» **Work order**
For each line of the listing that includes the word "CACTUS", show the whole line.

» **Given data**

• • • • • • •

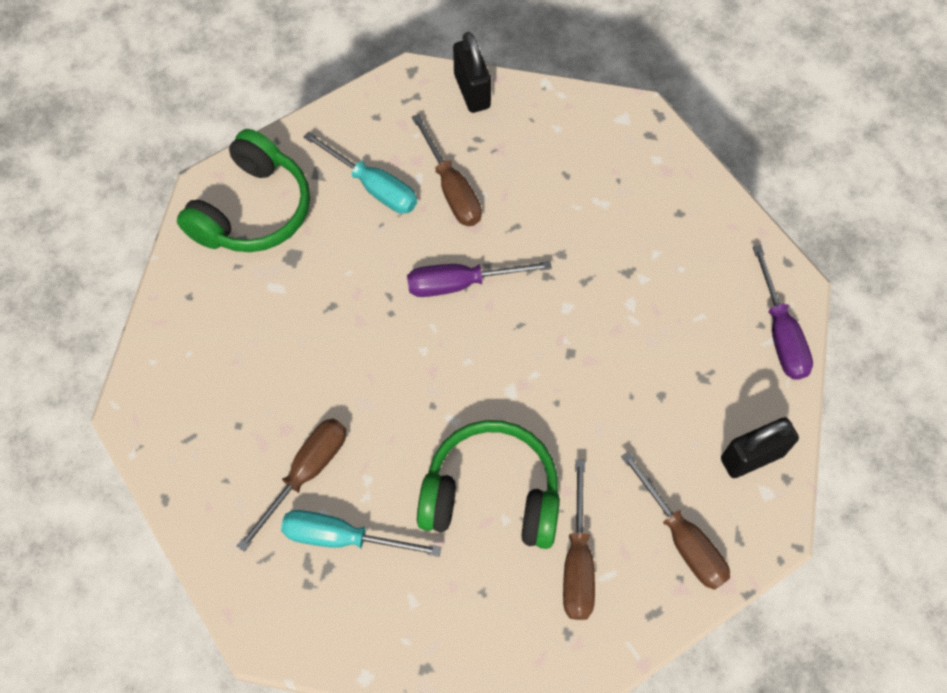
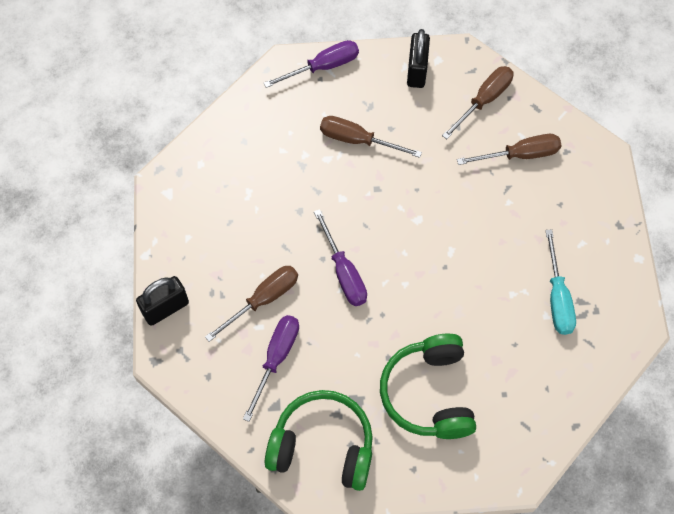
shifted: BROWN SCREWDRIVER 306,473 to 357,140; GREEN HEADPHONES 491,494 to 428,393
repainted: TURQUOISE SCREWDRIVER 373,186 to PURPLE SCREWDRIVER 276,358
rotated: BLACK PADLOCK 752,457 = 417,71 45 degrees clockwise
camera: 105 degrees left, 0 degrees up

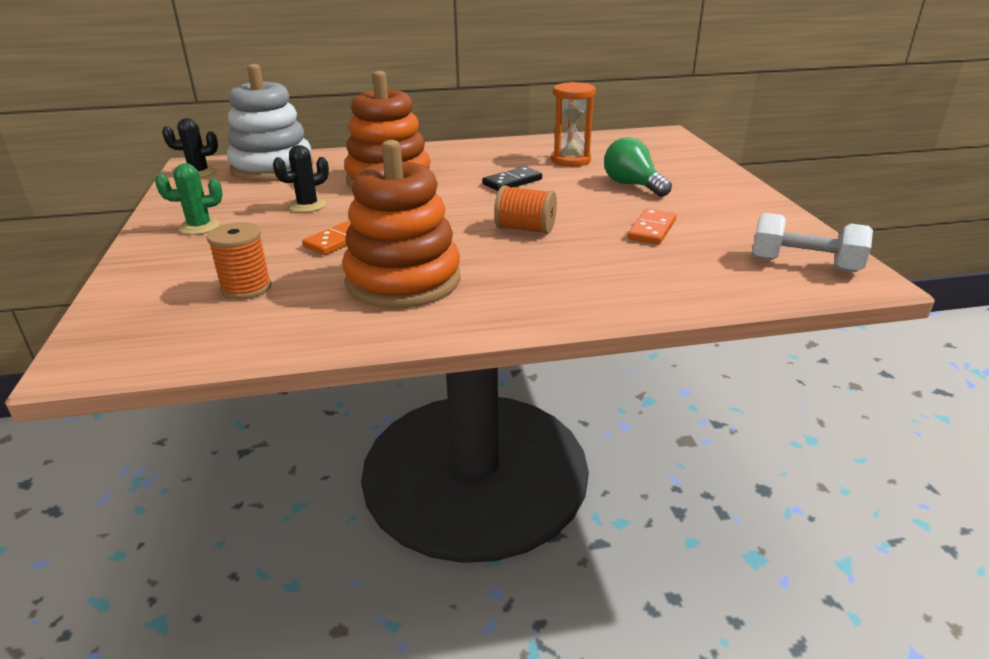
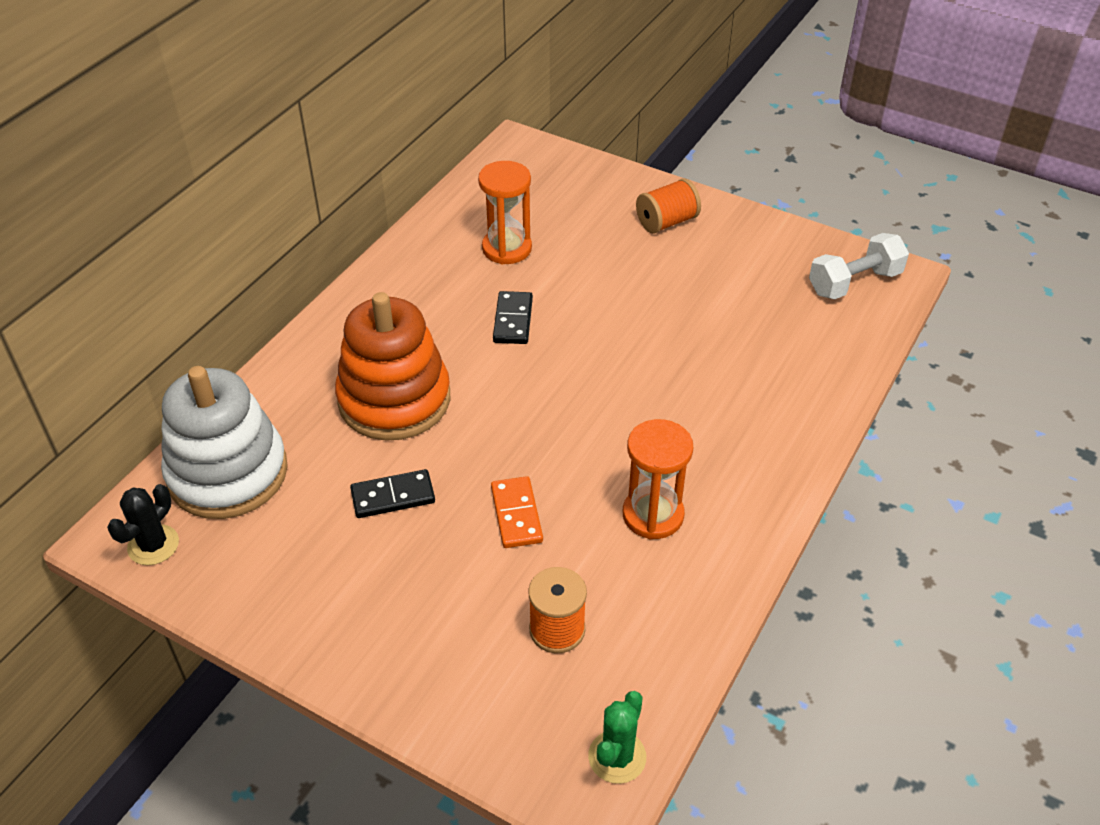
gone: GREEN LIGHT BULB 632,185; ORANGE DOMINO 652,230
shifted: GREEN CACTUS 199,227 to 617,757; ORANGE SPOOL 525,229 to 666,222
swapped: ORANGE STACKING TOY 403,280 to ORANGE HOURGLASS 653,515; BLACK CACTUS 307,205 to BLACK DOMINO 393,496
camera: 50 degrees left, 15 degrees up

• • • • • • •

» **Exercise output**
shifted: GREEN CACTUS 199,227 to 617,757; ORANGE SPOOL 525,229 to 666,222
swapped: ORANGE STACKING TOY 403,280 to ORANGE HOURGLASS 653,515; BLACK CACTUS 307,205 to BLACK DOMINO 393,496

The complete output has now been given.